- Information given:
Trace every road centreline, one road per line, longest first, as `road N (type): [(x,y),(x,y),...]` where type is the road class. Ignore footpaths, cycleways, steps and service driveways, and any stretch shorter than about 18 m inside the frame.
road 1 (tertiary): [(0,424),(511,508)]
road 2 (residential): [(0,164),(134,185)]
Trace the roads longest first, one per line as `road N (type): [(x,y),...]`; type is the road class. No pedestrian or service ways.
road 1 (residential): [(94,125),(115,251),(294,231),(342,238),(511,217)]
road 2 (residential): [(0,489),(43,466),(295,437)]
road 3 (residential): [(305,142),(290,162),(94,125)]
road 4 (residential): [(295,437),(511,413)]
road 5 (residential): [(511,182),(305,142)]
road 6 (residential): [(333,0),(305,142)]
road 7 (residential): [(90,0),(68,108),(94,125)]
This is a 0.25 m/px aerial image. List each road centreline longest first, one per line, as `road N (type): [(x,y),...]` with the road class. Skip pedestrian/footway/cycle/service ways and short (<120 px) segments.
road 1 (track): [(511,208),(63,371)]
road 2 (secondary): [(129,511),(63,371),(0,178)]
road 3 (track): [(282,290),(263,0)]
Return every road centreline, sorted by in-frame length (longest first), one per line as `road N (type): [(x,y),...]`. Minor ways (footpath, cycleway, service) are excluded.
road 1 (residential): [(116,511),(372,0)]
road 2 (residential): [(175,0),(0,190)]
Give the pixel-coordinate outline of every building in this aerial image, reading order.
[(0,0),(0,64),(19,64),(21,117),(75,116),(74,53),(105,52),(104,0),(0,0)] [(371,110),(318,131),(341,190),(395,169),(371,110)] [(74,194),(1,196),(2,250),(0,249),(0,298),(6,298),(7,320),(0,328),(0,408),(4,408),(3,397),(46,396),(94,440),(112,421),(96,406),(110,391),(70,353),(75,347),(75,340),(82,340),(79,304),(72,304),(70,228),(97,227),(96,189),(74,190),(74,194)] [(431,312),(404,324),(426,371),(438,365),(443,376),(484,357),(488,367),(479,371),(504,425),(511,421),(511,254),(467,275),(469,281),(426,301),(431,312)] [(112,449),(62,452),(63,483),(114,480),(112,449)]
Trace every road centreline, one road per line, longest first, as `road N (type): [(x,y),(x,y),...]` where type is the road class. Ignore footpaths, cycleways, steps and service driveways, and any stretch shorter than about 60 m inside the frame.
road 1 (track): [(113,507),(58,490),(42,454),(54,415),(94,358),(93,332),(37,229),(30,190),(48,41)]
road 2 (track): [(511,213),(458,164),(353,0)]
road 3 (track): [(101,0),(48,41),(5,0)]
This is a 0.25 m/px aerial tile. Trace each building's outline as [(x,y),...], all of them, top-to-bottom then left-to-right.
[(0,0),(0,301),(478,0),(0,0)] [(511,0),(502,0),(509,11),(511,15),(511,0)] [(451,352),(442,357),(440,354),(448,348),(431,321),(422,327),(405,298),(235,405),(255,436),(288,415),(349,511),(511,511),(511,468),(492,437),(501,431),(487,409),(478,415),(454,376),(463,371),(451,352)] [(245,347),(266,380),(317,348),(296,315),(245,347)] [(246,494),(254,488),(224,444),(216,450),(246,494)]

- Exercise requirements: Render every line of the listing above as a Markdown table with two columns, No. and Listing Line, numbering the rows in order and leaving out any blank lines.

- Written solution:
| No. | Listing Line |
|---|---|
| 1 | Trace every road centreline, one road per line, longest first, as `road N (type): [(x,y),(x,y),...]` where type is the road class. Ignore footpaths, cycleways, steps and service driveways, and any stretch shorter than about 18 m inside the frame. |
| 2 | road 1 (tertiary): [(0,424),(511,508)] |
| 3 | road 2 (residential): [(0,164),(134,185)] |
| 4 | Trace the roads longest first, one per line as `road N (type): [(x,y),...]`; type is the road class. No pedestrian or service ways. |
| 5 | road 1 (residential): [(94,125),(115,251),(294,231),(342,238),(511,217)] |
| 6 | road 2 (residential): [(0,489),(43,466),(295,437)] |
| 7 | road 3 (residential): [(305,142),(290,162),(94,125)] |
| 8 | road 4 (residential): [(295,437),(511,413)] |
| 9 | road 5 (residential): [(511,182),(305,142)] |
| 10 | road 6 (residential): [(333,0),(305,142)] |
| 11 | road 7 (residential): [(90,0),(68,108),(94,125)] |
| 12 | This is a 0.25 m/px aerial image. List each road centreline longest first, one per line, as `road N (type): [(x,y),...]` with the road class. Skip pedestrian/footway/cycle/service ways and short (<120 px) segments. |
| 13 | road 1 (track): [(511,208),(63,371)] |
| 14 | road 2 (secondary): [(129,511),(63,371),(0,178)] |
| 15 | road 3 (track): [(282,290),(263,0)] |
| 16 | Return every road centreline, sorted by in-frame length (longest first), one per line as `road N (type): [(x,y),...]`. Minor ways (footpath, cycleway, service) are excluded. |
| 17 | road 1 (residential): [(116,511),(372,0)] |
| 18 | road 2 (residential): [(175,0),(0,190)] |
| 19 | Give the pixel-coordinate outline of every building in this aerial image, reading order. |
| 20 | [(0,0),(0,64),(19,64),(21,117),(75,116),(74,53),(105,52),(104,0),(0,0)] [(371,110),(318,131),(341,190),(395,169),(371,110)] [(74,194),(1,196),(2,250),(0,249),(0,298),(6,298),(7,320),(0,328),(0,408),(4,408),(3,397),(46,396),(94,440),(112,421),(96,406),(110,391),(70,353),(75,347),(75,340),(82,340),(79,304),(72,304),(70,228),(97,227),(96,189),(74,190),(74,194)] [(431,312),(404,324),(426,371),(438,365),(443,376),(484,357),(488,367),(479,371),(504,425),(511,421),(511,254),(467,275),(469,281),(426,301),(431,312)] [(112,449),(62,452),(63,483),(114,480),(112,449)] |
| 21 | Trace every road centreline, one road per line, longest first, as `road N (type): [(x,y),(x,y),...]` where type is the road class. Ignore footpaths, cycleways, steps and service driveways, and any stretch shorter than about 60 m inside the frame. |
| 22 | road 1 (track): [(113,507),(58,490),(42,454),(54,415),(94,358),(93,332),(37,229),(30,190),(48,41)] |
| 23 | road 2 (track): [(511,213),(458,164),(353,0)] |
| 24 | road 3 (track): [(101,0),(48,41),(5,0)] |
| 25 | This is a 0.25 m/px aerial tile. Trace each building's outline as [(x,y),...], all of them, top-to-bottom then left-to-right. |
| 26 | [(0,0),(0,301),(478,0),(0,0)] [(511,0),(502,0),(509,11),(511,15),(511,0)] [(451,352),(442,357),(440,354),(448,348),(431,321),(422,327),(405,298),(235,405),(255,436),(288,415),(349,511),(511,511),(511,468),(492,437),(501,431),(487,409),(478,415),(454,376),(463,371),(451,352)] [(245,347),(266,380),(317,348),(296,315),(245,347)] [(246,494),(254,488),(224,444),(216,450),(246,494)] |